• Raw data
BEGIN
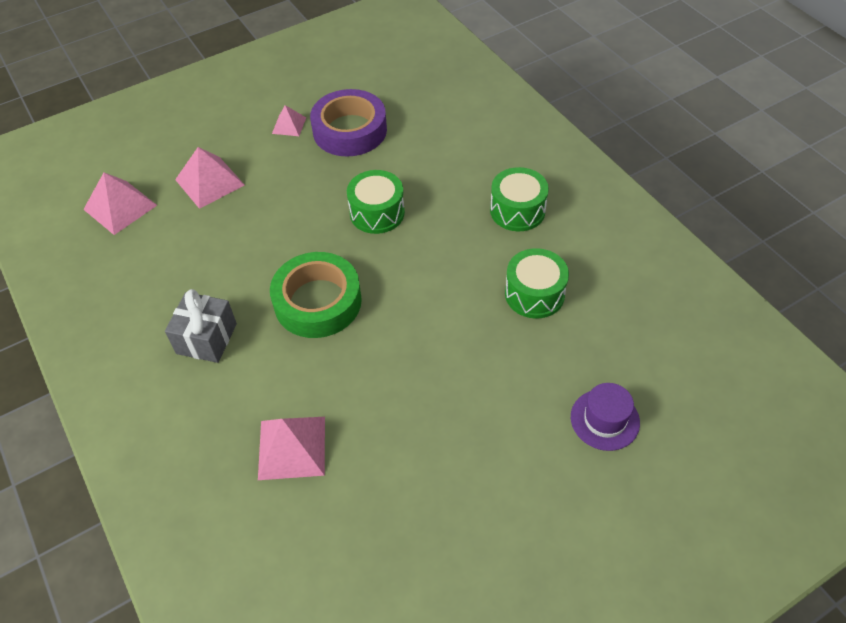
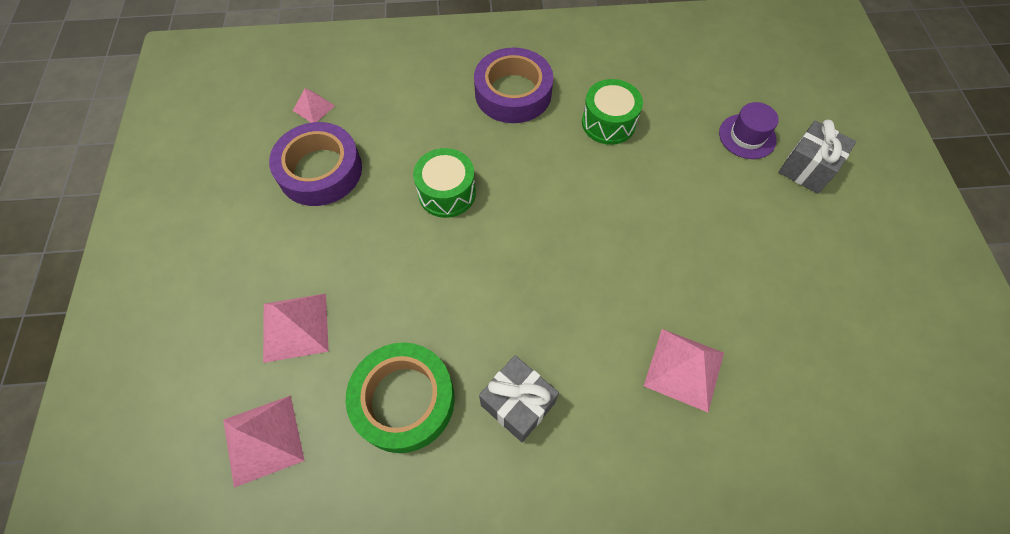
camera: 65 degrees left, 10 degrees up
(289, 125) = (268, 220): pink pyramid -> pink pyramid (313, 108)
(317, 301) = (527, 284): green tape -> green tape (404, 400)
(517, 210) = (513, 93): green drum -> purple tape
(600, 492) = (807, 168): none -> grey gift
END
BEGIN
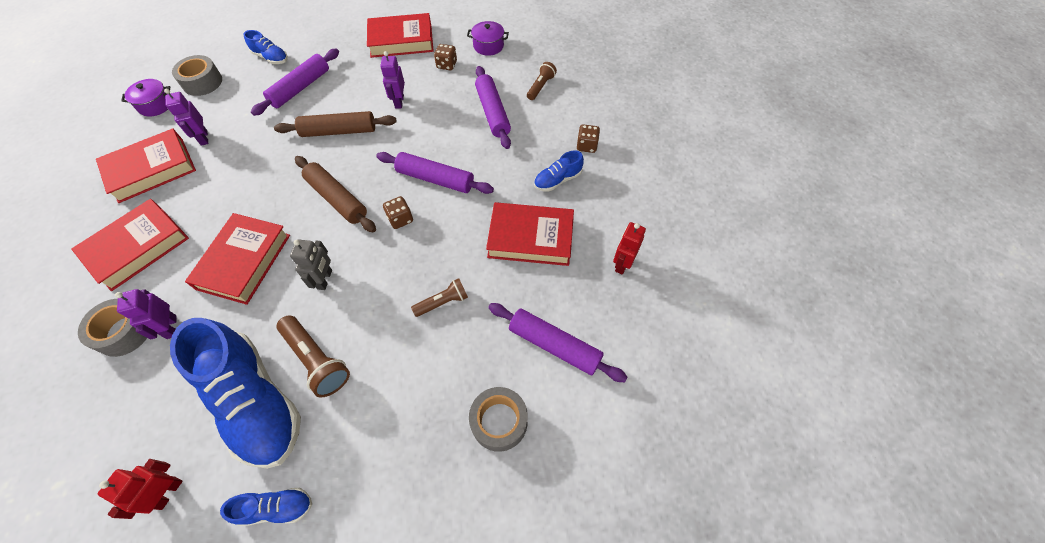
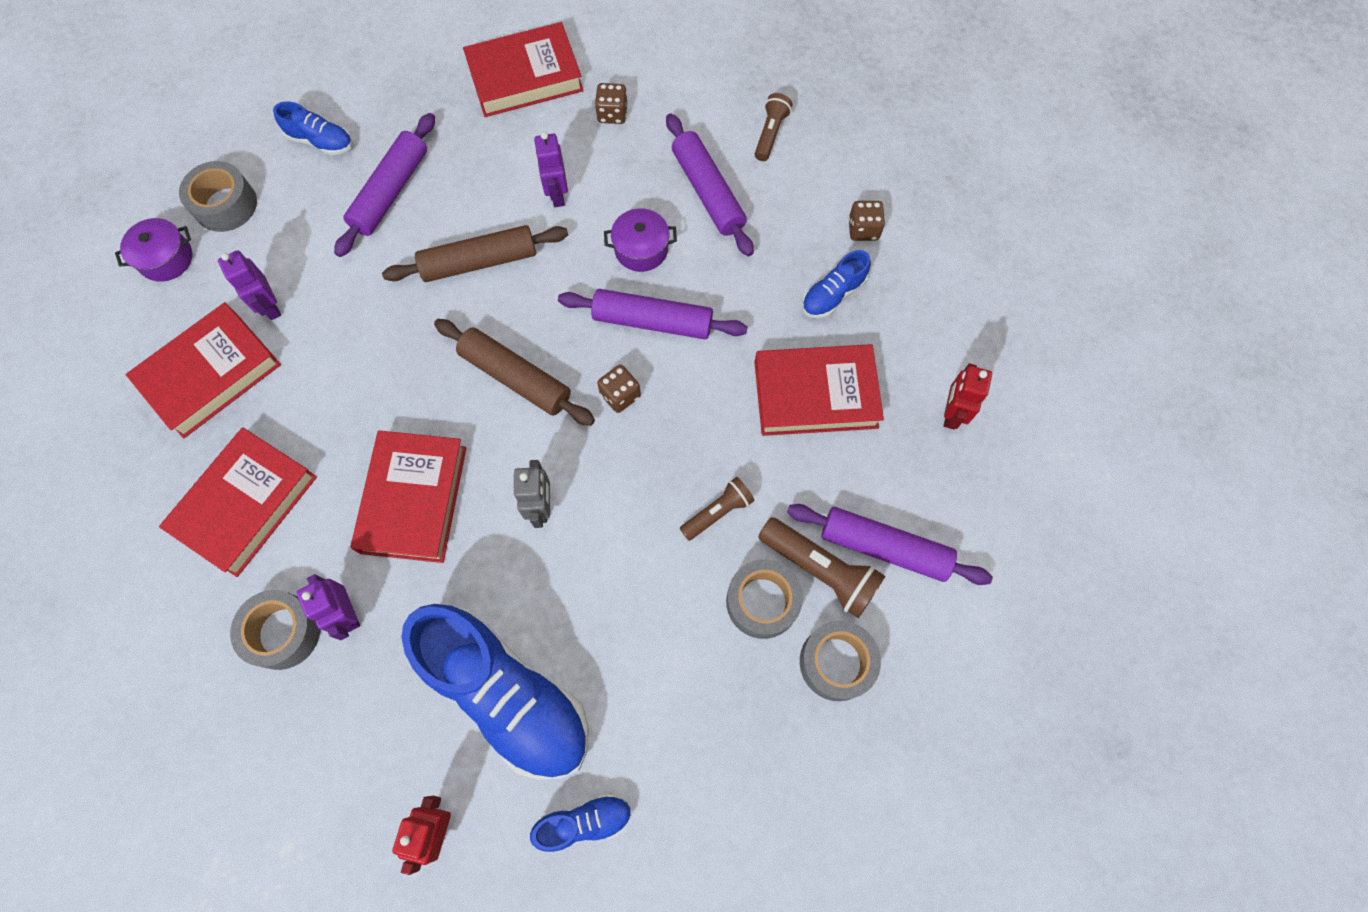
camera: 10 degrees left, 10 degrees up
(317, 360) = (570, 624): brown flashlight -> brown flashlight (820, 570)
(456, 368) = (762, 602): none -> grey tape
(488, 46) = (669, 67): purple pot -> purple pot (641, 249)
END
BEGIN
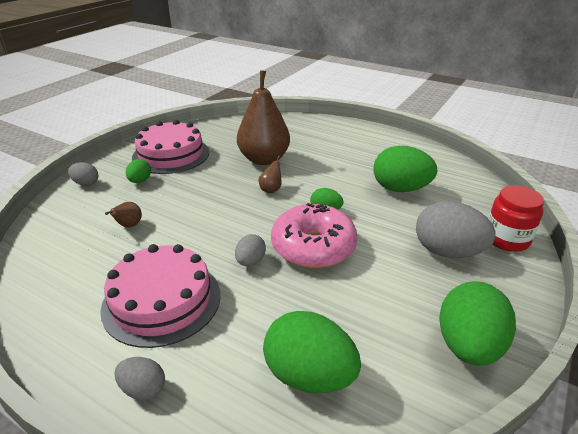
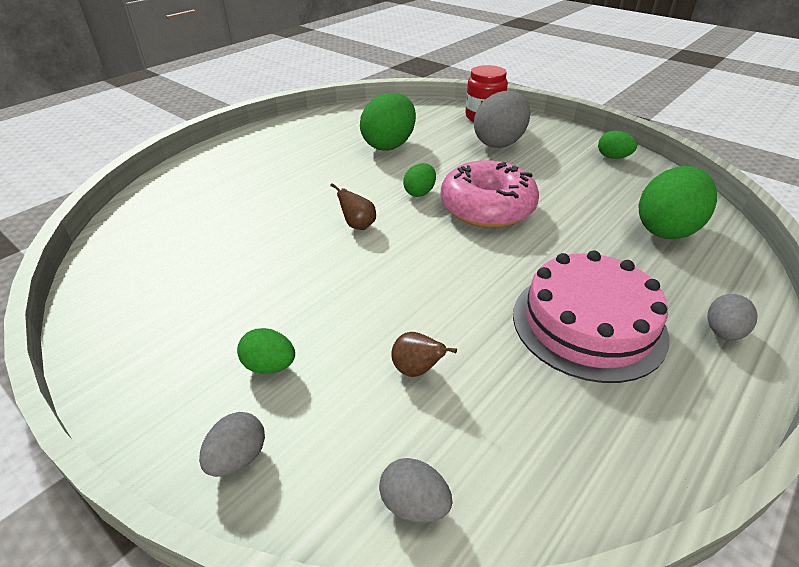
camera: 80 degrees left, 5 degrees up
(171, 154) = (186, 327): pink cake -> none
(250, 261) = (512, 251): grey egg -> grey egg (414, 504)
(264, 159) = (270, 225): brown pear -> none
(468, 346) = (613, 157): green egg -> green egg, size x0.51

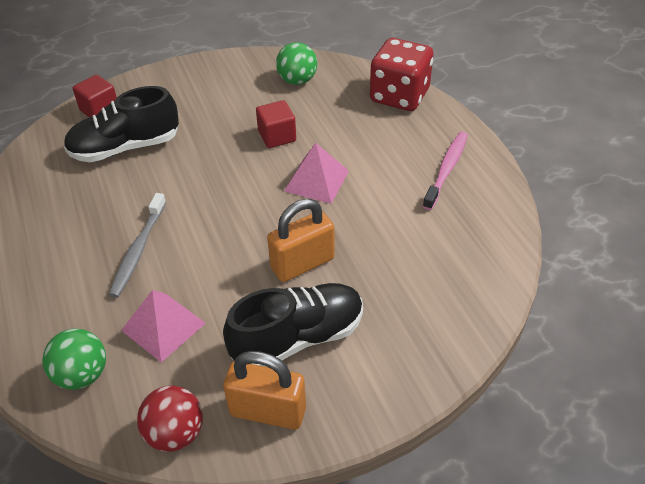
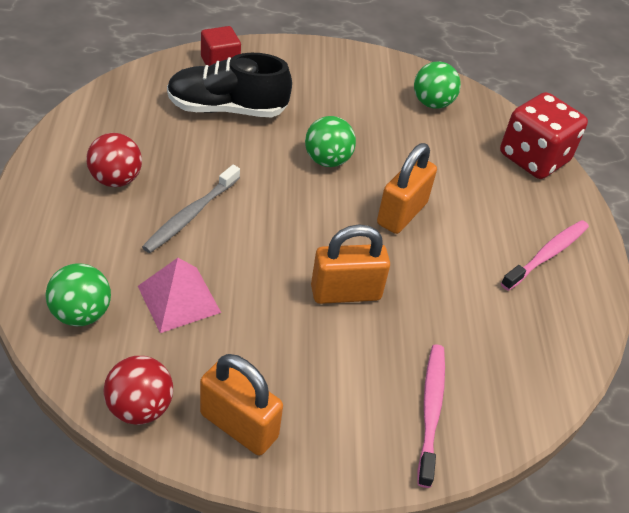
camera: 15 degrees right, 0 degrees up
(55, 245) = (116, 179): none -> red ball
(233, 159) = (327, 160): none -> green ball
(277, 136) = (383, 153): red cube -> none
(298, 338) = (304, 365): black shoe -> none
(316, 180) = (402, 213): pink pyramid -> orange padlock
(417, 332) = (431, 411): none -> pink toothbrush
END
In the listing above, find the line with "(298, 338) = (304, 365): black shoe -> none" and the line with "(417, 332) = (431, 411): none"; set down exactly those two lines and every line between them, nothing more.

• Result of the task
(298, 338) = (304, 365): black shoe -> none
(316, 180) = (402, 213): pink pyramid -> orange padlock
(417, 332) = (431, 411): none -> pink toothbrush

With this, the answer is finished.